▶ **WORK TO BE COMPLETED**: Show every line of the data where the word "cone" can be found.

▶ **DATA RECORDS**:
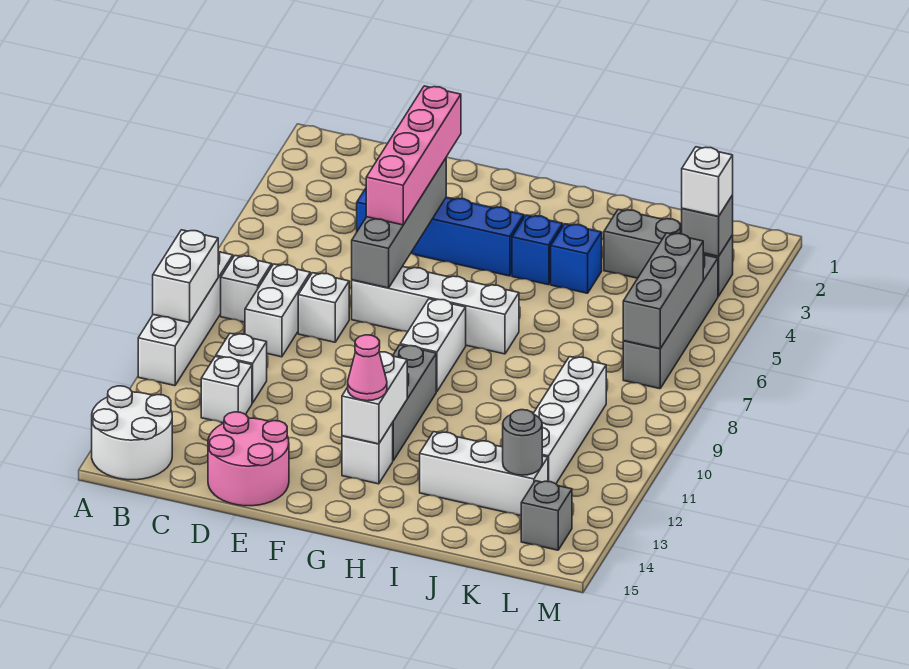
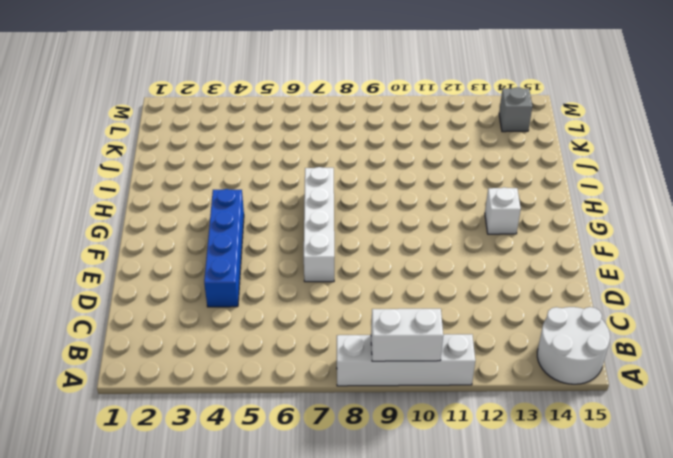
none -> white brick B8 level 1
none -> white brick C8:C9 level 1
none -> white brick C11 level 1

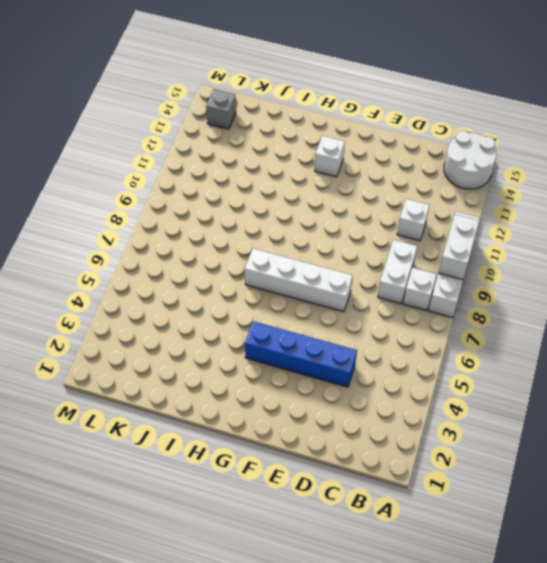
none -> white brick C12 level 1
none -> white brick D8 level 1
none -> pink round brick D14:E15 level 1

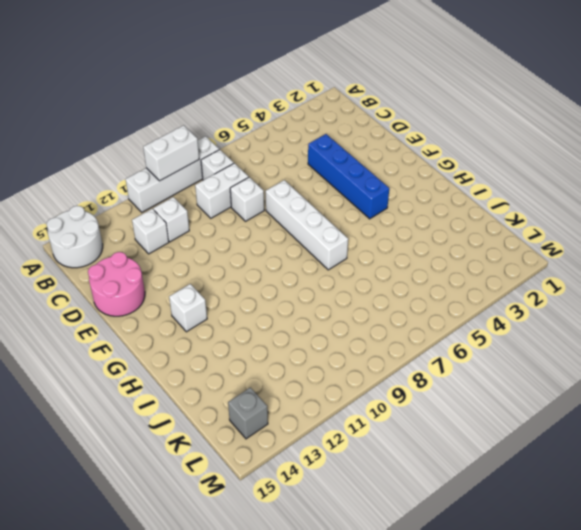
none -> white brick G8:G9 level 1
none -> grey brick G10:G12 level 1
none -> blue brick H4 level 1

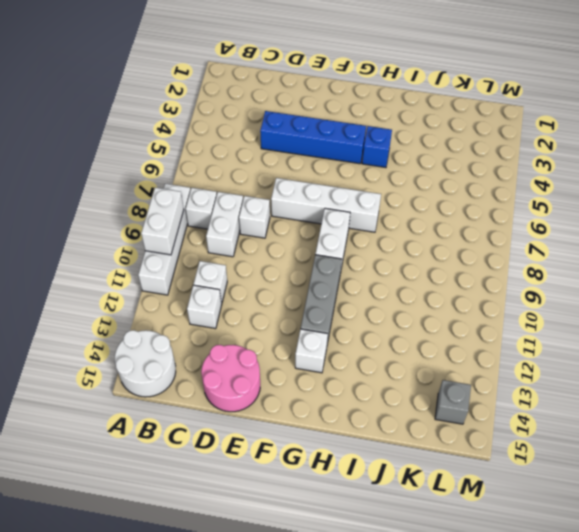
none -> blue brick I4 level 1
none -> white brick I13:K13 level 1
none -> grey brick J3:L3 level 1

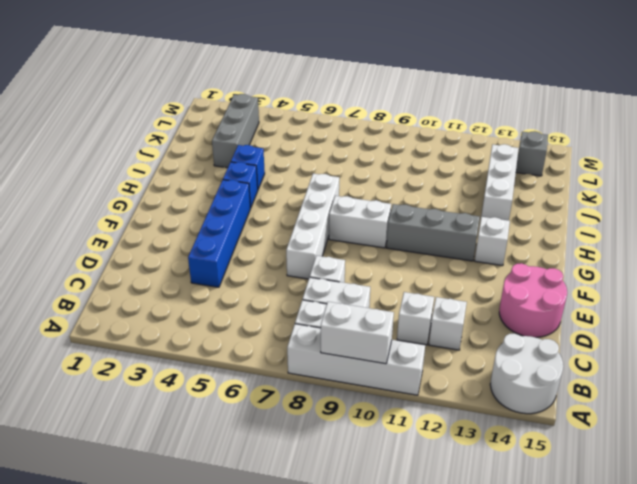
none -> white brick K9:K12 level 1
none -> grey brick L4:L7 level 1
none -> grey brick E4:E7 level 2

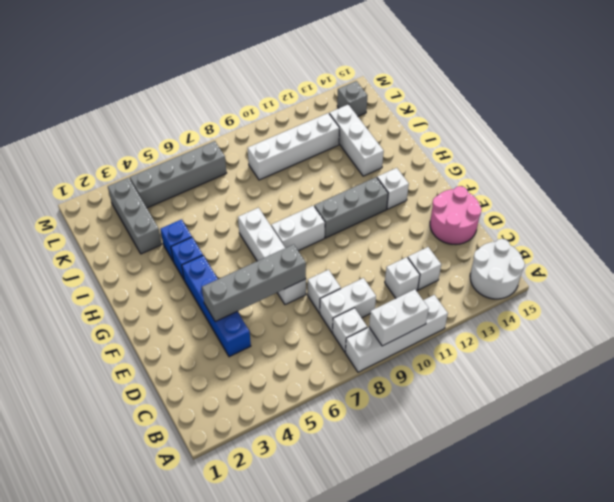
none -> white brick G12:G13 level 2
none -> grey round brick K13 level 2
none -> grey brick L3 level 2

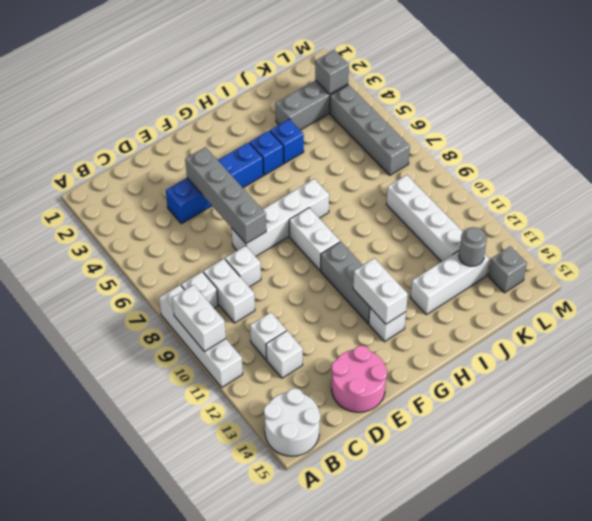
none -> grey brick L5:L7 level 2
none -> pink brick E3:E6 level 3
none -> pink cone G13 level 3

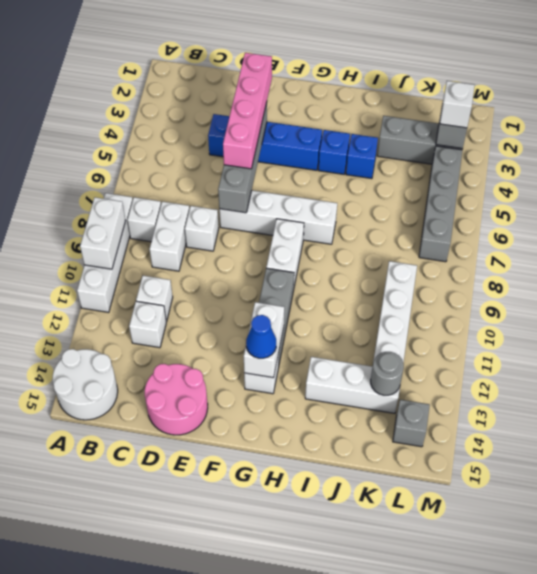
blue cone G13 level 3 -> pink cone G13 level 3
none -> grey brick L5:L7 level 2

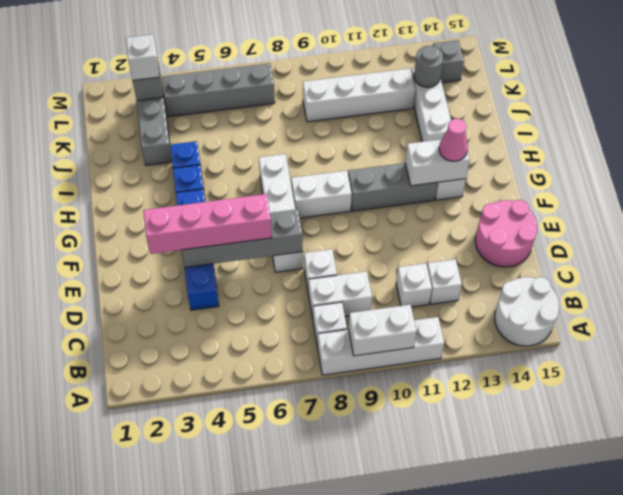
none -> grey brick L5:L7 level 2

▶ **SOLUTION TO THE PROBLEM**:
none -> pink cone G13 level 3
blue cone G13 level 3 -> pink cone G13 level 3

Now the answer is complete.